Questions about scene geometry
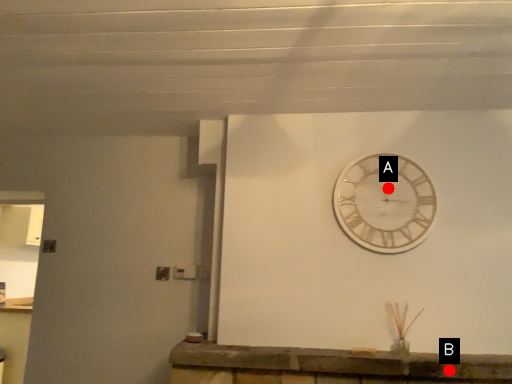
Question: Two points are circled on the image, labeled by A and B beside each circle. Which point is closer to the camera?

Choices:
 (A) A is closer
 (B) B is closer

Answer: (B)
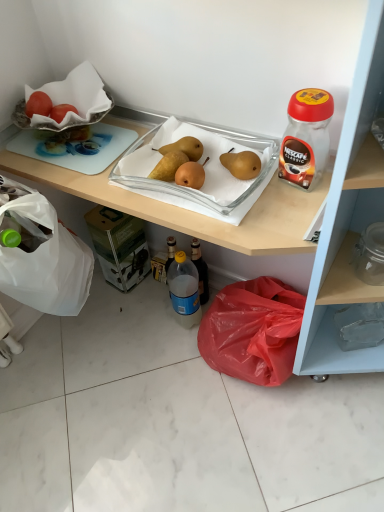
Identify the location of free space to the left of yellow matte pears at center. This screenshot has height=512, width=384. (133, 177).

* * *

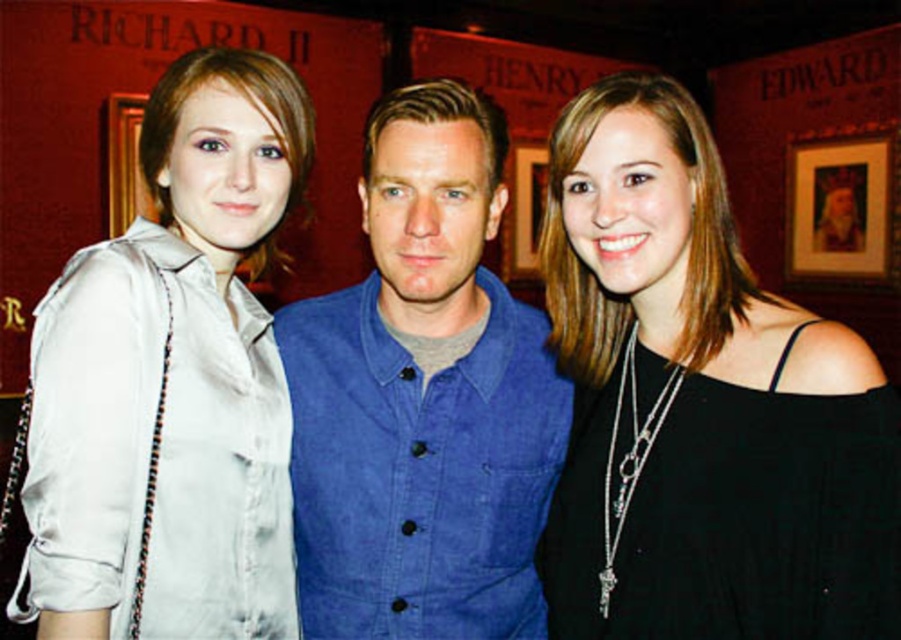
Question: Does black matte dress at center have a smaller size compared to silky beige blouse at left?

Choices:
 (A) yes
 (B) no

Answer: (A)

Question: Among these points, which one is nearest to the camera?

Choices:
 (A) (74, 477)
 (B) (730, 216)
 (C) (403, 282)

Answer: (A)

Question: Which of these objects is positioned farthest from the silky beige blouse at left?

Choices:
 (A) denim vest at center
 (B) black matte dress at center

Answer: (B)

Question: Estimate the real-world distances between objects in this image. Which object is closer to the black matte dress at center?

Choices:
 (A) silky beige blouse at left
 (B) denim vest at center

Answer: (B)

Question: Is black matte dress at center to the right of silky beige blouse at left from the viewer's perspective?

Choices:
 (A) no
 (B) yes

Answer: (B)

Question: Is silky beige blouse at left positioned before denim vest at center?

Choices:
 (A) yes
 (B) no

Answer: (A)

> [INSTRUCTION]
Show every line of the listing that contains the word "points". Case counts.

> [FINISHED TASK]
Question: Two points are circled on the image, labeled by A and B beside each circle. Which point is closer to the camera?
Question: Among these points, which one is nearest to the camera?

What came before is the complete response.